*** Opening Supplied records ***

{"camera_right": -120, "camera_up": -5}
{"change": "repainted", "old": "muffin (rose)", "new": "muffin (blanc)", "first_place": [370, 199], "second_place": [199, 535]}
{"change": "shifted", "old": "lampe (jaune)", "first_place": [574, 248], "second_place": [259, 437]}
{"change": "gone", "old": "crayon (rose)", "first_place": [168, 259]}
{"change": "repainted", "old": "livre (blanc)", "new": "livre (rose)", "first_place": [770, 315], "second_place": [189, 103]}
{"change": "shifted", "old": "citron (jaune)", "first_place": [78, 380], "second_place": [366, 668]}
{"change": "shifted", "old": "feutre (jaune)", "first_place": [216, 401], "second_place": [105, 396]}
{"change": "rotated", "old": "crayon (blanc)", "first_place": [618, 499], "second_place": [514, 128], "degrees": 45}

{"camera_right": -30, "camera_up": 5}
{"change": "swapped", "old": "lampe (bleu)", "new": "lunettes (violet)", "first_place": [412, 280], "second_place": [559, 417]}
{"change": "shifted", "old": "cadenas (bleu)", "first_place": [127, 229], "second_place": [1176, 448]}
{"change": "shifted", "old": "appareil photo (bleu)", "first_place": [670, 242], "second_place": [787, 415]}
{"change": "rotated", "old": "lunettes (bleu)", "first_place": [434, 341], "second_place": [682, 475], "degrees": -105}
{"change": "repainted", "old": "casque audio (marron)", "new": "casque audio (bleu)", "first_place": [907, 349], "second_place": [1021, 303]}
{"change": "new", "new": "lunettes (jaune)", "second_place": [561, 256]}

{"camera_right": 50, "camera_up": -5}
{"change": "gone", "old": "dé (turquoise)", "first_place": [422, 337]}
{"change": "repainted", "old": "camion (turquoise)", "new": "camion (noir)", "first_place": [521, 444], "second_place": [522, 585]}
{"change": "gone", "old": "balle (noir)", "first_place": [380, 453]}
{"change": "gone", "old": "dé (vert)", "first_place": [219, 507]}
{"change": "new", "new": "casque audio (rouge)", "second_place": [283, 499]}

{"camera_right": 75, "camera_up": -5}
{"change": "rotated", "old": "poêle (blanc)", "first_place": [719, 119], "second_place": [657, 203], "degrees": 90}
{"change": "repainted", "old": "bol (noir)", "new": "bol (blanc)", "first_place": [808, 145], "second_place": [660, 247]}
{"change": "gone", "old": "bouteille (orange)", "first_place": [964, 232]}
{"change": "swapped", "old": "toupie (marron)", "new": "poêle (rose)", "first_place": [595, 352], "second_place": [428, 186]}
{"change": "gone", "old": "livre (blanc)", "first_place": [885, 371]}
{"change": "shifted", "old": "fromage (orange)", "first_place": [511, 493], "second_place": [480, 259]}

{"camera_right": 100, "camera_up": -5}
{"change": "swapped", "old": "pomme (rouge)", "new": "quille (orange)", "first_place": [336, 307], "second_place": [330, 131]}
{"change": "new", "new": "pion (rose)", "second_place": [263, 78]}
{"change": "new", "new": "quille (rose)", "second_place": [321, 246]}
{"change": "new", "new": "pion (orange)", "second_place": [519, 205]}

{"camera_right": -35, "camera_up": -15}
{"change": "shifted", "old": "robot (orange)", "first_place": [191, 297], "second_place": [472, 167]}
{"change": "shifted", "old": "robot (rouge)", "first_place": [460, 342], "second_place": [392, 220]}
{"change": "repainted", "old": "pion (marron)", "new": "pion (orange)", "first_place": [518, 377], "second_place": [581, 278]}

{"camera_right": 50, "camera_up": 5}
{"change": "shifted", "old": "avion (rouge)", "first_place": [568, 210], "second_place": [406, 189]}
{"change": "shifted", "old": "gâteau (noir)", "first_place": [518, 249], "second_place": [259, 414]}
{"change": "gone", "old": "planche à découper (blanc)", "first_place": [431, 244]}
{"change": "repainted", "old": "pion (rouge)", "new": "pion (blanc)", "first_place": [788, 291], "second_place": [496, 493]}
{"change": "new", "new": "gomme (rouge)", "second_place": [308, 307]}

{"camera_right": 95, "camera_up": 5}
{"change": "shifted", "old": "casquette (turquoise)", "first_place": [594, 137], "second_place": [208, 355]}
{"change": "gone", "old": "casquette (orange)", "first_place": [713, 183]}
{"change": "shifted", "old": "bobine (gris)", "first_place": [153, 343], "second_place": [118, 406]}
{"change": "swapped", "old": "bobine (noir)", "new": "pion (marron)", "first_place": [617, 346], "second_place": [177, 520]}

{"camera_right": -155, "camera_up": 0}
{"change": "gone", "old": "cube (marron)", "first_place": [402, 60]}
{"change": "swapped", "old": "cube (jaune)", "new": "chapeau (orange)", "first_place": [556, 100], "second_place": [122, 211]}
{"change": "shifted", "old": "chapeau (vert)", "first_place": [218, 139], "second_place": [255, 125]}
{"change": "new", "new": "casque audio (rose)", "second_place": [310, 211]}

*** Closing Supplied records ***

About this exercise: Print every line you see above, exactly as written.

Solution to the problem:
{"camera_right": -120, "camera_up": -5}
{"change": "repainted", "old": "muffin (rose)", "new": "muffin (blanc)", "first_place": [370, 199], "second_place": [199, 535]}
{"change": "shifted", "old": "lampe (jaune)", "first_place": [574, 248], "second_place": [259, 437]}
{"change": "gone", "old": "crayon (rose)", "first_place": [168, 259]}
{"change": "repainted", "old": "livre (blanc)", "new": "livre (rose)", "first_place": [770, 315], "second_place": [189, 103]}
{"change": "shifted", "old": "citron (jaune)", "first_place": [78, 380], "second_place": [366, 668]}
{"change": "shifted", "old": "feutre (jaune)", "first_place": [216, 401], "second_place": [105, 396]}
{"change": "rotated", "old": "crayon (blanc)", "first_place": [618, 499], "second_place": [514, 128], "degrees": 45}

{"camera_right": -30, "camera_up": 5}
{"change": "swapped", "old": "lampe (bleu)", "new": "lunettes (violet)", "first_place": [412, 280], "second_place": [559, 417]}
{"change": "shifted", "old": "cadenas (bleu)", "first_place": [127, 229], "second_place": [1176, 448]}
{"change": "shifted", "old": "appareil photo (bleu)", "first_place": [670, 242], "second_place": [787, 415]}
{"change": "rotated", "old": "lunettes (bleu)", "first_place": [434, 341], "second_place": [682, 475], "degrees": -105}
{"change": "repainted", "old": "casque audio (marron)", "new": "casque audio (bleu)", "first_place": [907, 349], "second_place": [1021, 303]}
{"change": "new", "new": "lunettes (jaune)", "second_place": [561, 256]}

{"camera_right": 50, "camera_up": -5}
{"change": "gone", "old": "dé (turquoise)", "first_place": [422, 337]}
{"change": "repainted", "old": "camion (turquoise)", "new": "camion (noir)", "first_place": [521, 444], "second_place": [522, 585]}
{"change": "gone", "old": "balle (noir)", "first_place": [380, 453]}
{"change": "gone", "old": "dé (vert)", "first_place": [219, 507]}
{"change": "new", "new": "casque audio (rouge)", "second_place": [283, 499]}

{"camera_right": 75, "camera_up": -5}
{"change": "rotated", "old": "poêle (blanc)", "first_place": [719, 119], "second_place": [657, 203], "degrees": 90}
{"change": "repainted", "old": "bol (noir)", "new": "bol (blanc)", "first_place": [808, 145], "second_place": [660, 247]}
{"change": "gone", "old": "bouteille (orange)", "first_place": [964, 232]}
{"change": "swapped", "old": "toupie (marron)", "new": "poêle (rose)", "first_place": [595, 352], "second_place": [428, 186]}
{"change": "gone", "old": "livre (blanc)", "first_place": [885, 371]}
{"change": "shifted", "old": "fromage (orange)", "first_place": [511, 493], "second_place": [480, 259]}

{"camera_right": 100, "camera_up": -5}
{"change": "swapped", "old": "pomme (rouge)", "new": "quille (orange)", "first_place": [336, 307], "second_place": [330, 131]}
{"change": "new", "new": "pion (rose)", "second_place": [263, 78]}
{"change": "new", "new": "quille (rose)", "second_place": [321, 246]}
{"change": "new", "new": "pion (orange)", "second_place": [519, 205]}

{"camera_right": -35, "camera_up": -15}
{"change": "shifted", "old": "robot (orange)", "first_place": [191, 297], "second_place": [472, 167]}
{"change": "shifted", "old": "robot (rouge)", "first_place": [460, 342], "second_place": [392, 220]}
{"change": "repainted", "old": "pion (marron)", "new": "pion (orange)", "first_place": [518, 377], "second_place": [581, 278]}

{"camera_right": 50, "camera_up": 5}
{"change": "shifted", "old": "avion (rouge)", "first_place": [568, 210], "second_place": [406, 189]}
{"change": "shifted", "old": "gâteau (noir)", "first_place": [518, 249], "second_place": [259, 414]}
{"change": "gone", "old": "planche à découper (blanc)", "first_place": [431, 244]}
{"change": "repainted", "old": "pion (rouge)", "new": "pion (blanc)", "first_place": [788, 291], "second_place": [496, 493]}
{"change": "new", "new": "gomme (rouge)", "second_place": [308, 307]}

{"camera_right": 95, "camera_up": 5}
{"change": "shifted", "old": "casquette (turquoise)", "first_place": [594, 137], "second_place": [208, 355]}
{"change": "gone", "old": "casquette (orange)", "first_place": [713, 183]}
{"change": "shifted", "old": "bobine (gris)", "first_place": [153, 343], "second_place": [118, 406]}
{"change": "swapped", "old": "bobine (noir)", "new": "pion (marron)", "first_place": [617, 346], "second_place": [177, 520]}

{"camera_right": -155, "camera_up": 0}
{"change": "gone", "old": "cube (marron)", "first_place": [402, 60]}
{"change": "swapped", "old": "cube (jaune)", "new": "chapeau (orange)", "first_place": [556, 100], "second_place": [122, 211]}
{"change": "shifted", "old": "chapeau (vert)", "first_place": [218, 139], "second_place": [255, 125]}
{"change": "new", "new": "casque audio (rose)", "second_place": [310, 211]}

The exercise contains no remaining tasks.